# DIRECTIONS:
Each line from the one containing "orange domino [269,206,362,253]" through the final line of the data below must be repeated exactly.

(Scene edit records)
☆ ☆ ☆
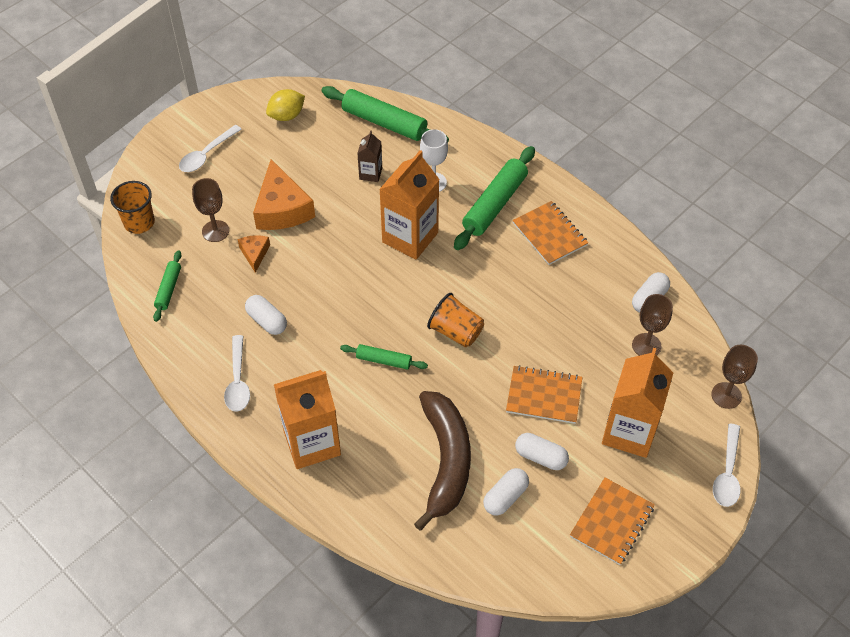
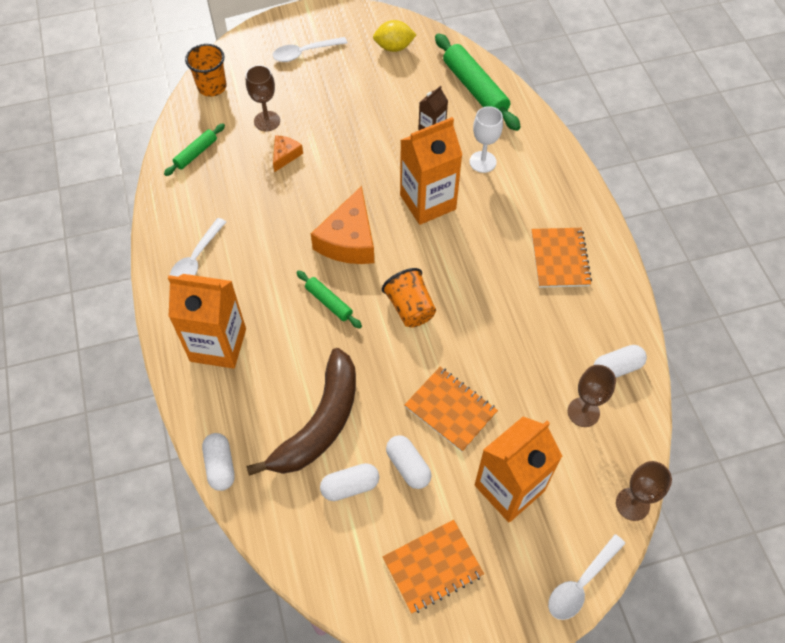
camera: 30 degrees right, 5 degrees up
white capsule [245,295,287,335] -> white capsule moved to [202,433,235,491]
orange cheese [253,159,315,230] -> orange cheese moved to [311,186,374,264]
green rolling pin [454,146,535,250] -> none

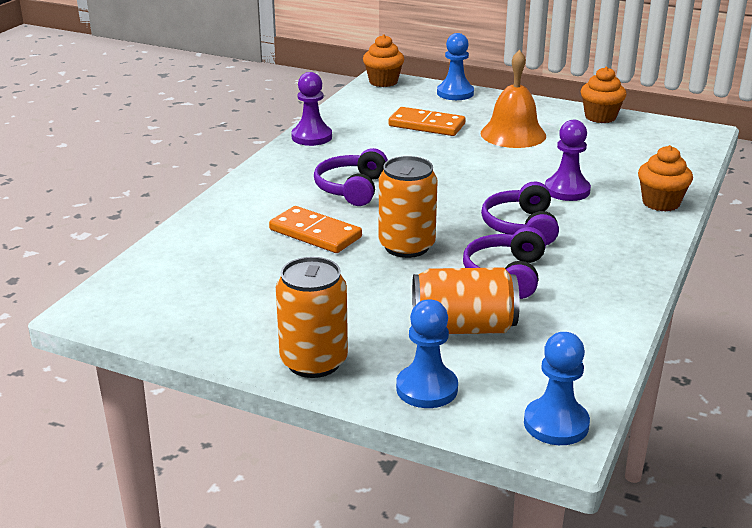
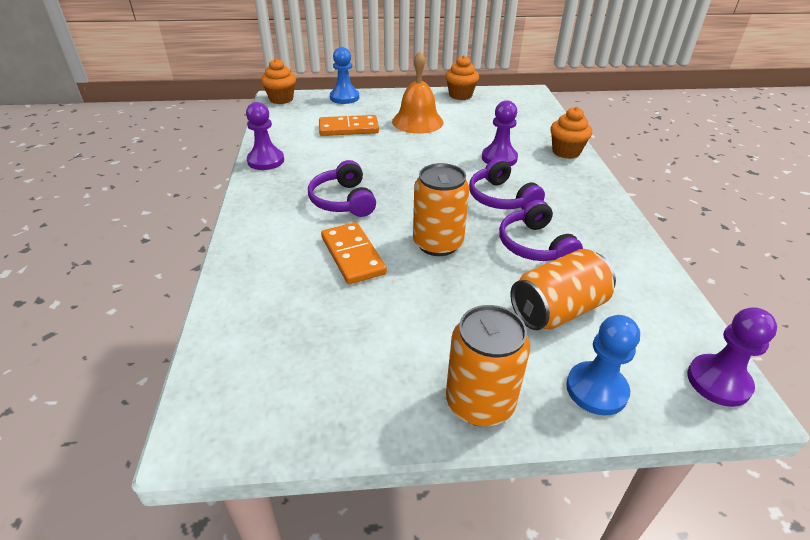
camera: 30 degrees left, 10 degrees up
orange domino [269,206,362,253] -> orange domino turned 60 degrees clockwise [321,222,387,284]
blue pawn [524,332,590,445] -> purple pawn [687,307,777,407]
☆ ☆ ☆
# ANSWER SPACE:
orange domino [269,206,362,253] -> orange domino turned 60 degrees clockwise [321,222,387,284]
blue pawn [524,332,590,445] -> purple pawn [687,307,777,407]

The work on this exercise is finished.